=== Begin Enclosure ===

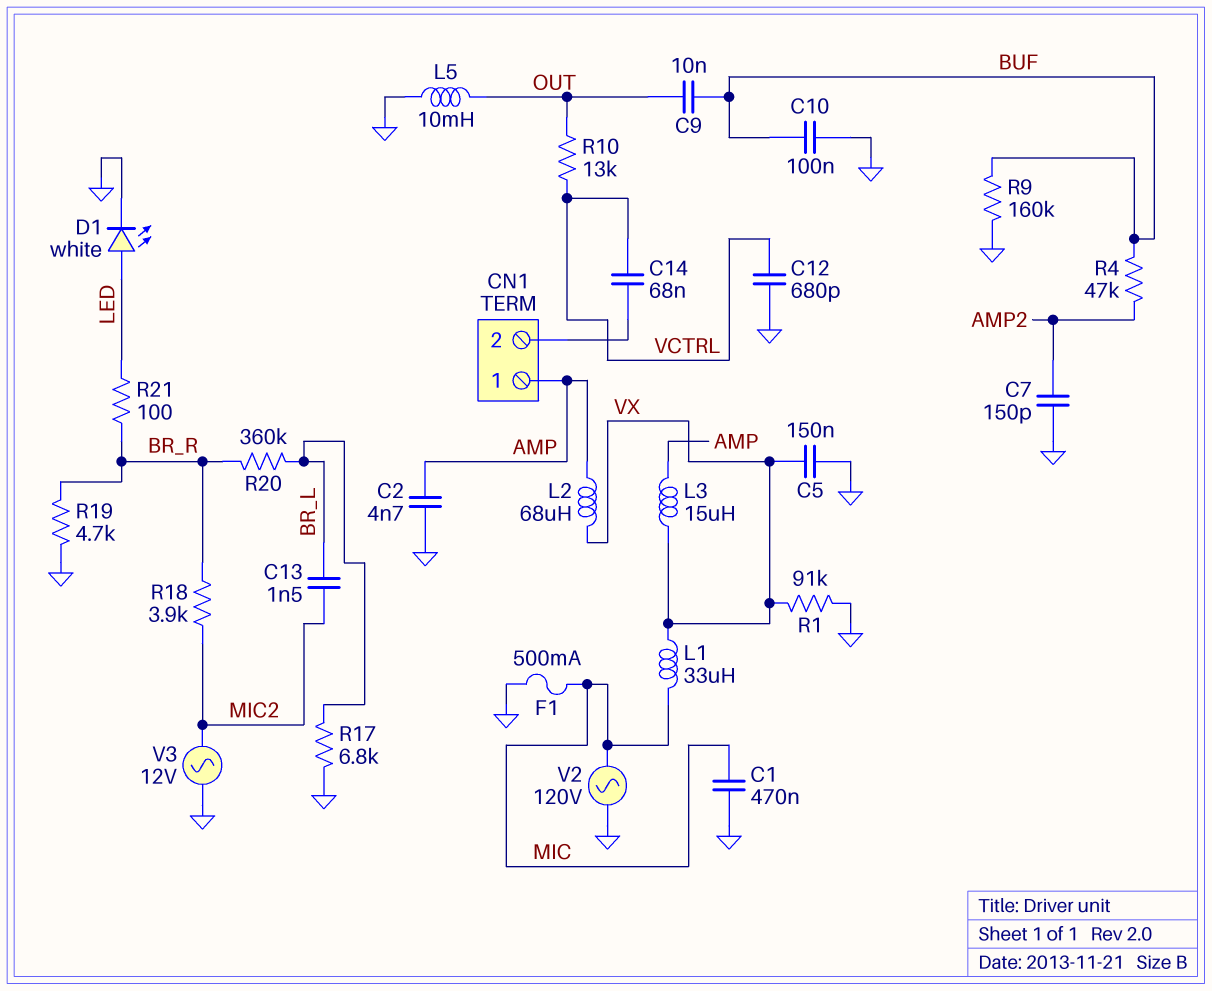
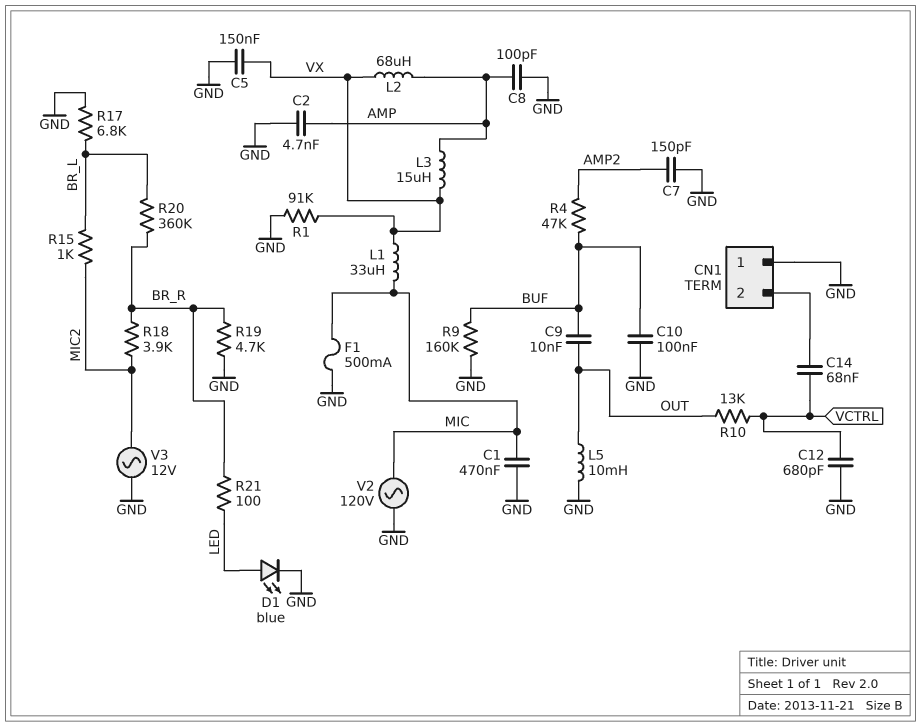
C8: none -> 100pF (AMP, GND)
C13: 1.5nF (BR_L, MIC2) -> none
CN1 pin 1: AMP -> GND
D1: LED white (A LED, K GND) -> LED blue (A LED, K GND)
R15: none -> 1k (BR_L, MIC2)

=== End Enclosure ===

What is needed. Retype the data word for word, please, and keep the images out.

Output for this exercise.
C8: none -> 100pF (AMP, GND)
C13: 1.5nF (BR_L, MIC2) -> none
CN1 pin 1: AMP -> GND
D1: LED white (A LED, K GND) -> LED blue (A LED, K GND)
R15: none -> 1k (BR_L, MIC2)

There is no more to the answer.